## What you will do
Output every record word for word, minus the pictures.

╔══

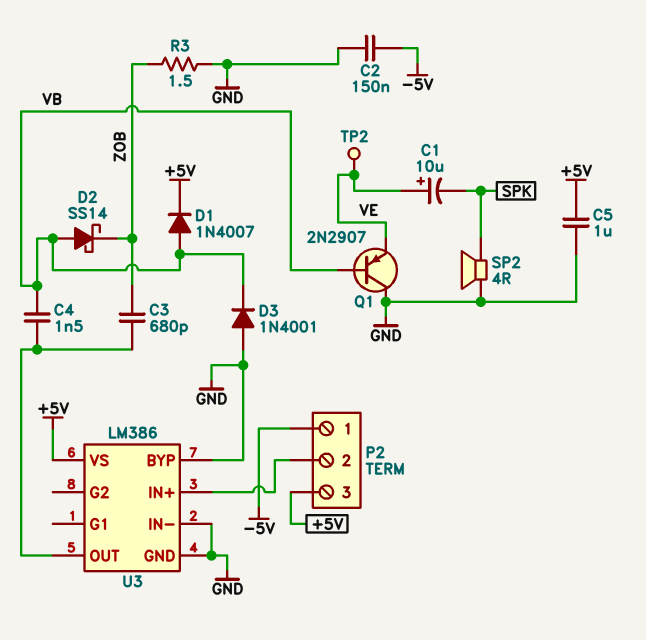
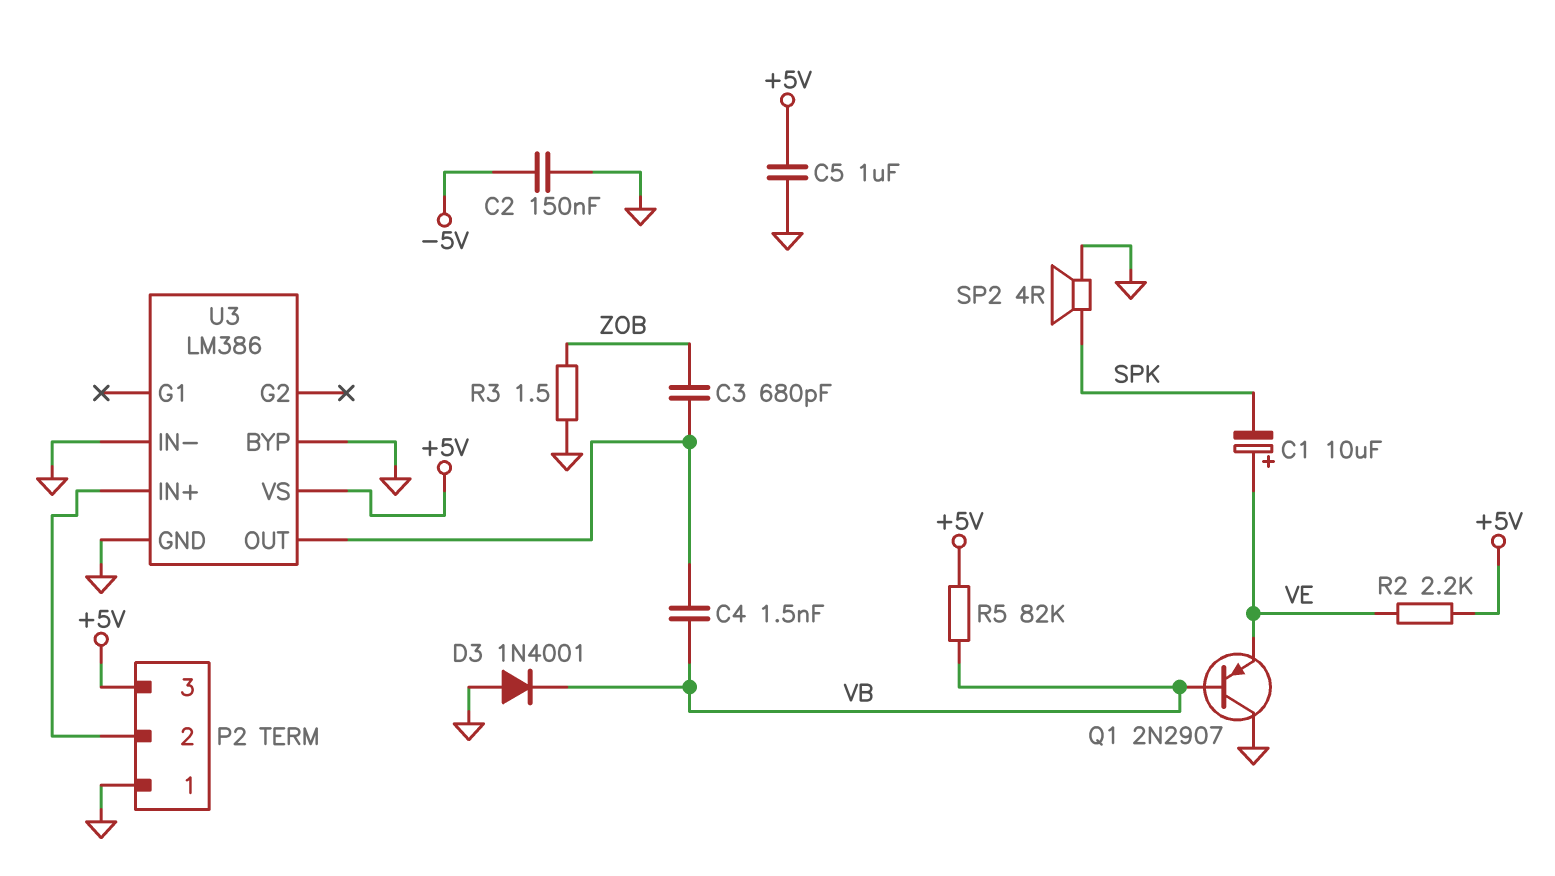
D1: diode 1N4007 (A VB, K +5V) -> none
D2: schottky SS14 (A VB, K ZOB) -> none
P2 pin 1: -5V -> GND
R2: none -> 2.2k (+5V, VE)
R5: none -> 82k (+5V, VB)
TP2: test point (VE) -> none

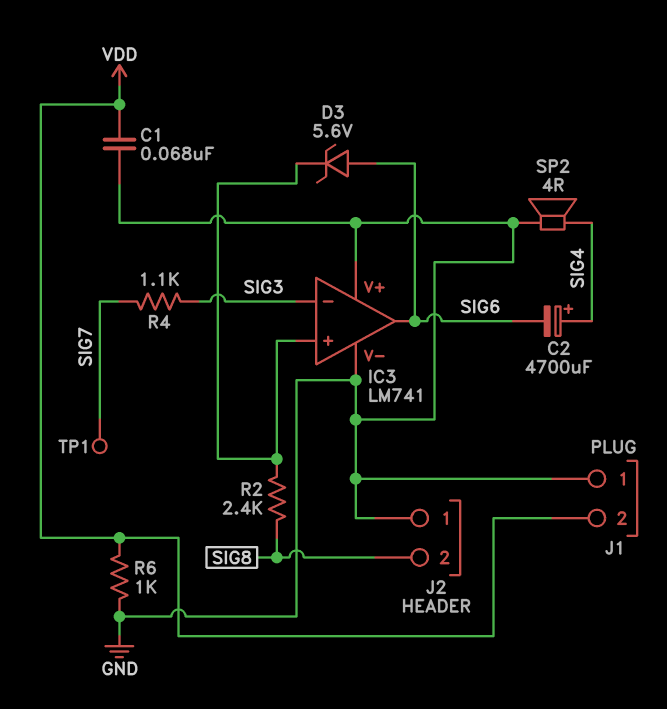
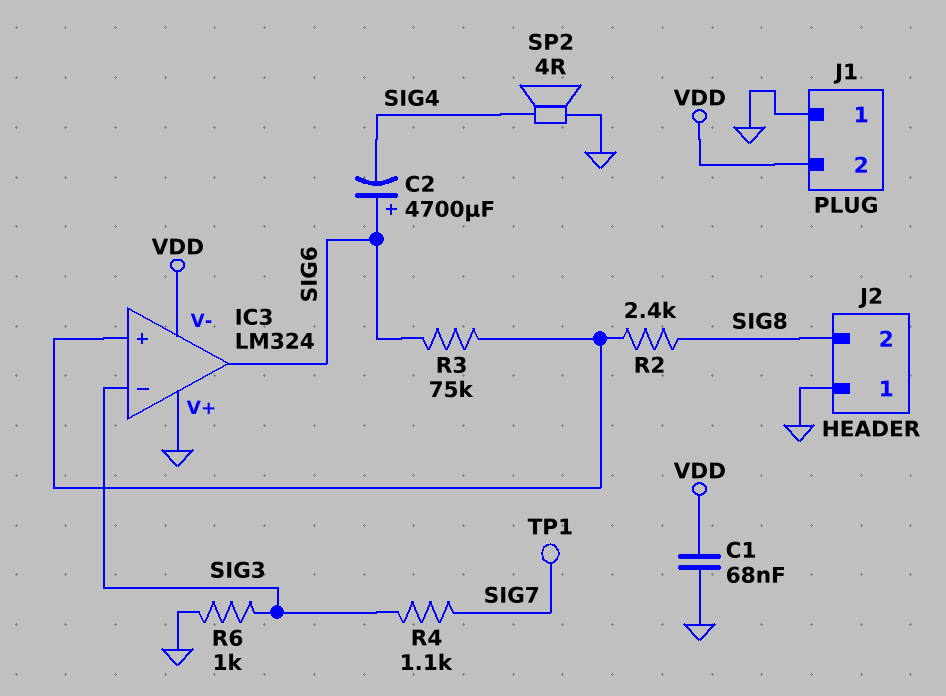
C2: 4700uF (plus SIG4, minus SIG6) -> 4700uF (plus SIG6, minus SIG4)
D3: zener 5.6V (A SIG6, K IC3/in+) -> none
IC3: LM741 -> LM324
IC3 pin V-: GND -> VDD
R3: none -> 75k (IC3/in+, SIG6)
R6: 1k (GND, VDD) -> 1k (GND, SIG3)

╚══

## Response to the exercise
D1: diode 1N4007 (A VB, K +5V) -> none
D2: schottky SS14 (A VB, K ZOB) -> none
P2 pin 1: -5V -> GND
R2: none -> 2.2k (+5V, VE)
R5: none -> 82k (+5V, VB)
TP2: test point (VE) -> none

C2: 4700uF (plus SIG4, minus SIG6) -> 4700uF (plus SIG6, minus SIG4)
D3: zener 5.6V (A SIG6, K IC3/in+) -> none
IC3: LM741 -> LM324
IC3 pin V-: GND -> VDD
R3: none -> 75k (IC3/in+, SIG6)
R6: 1k (GND, VDD) -> 1k (GND, SIG3)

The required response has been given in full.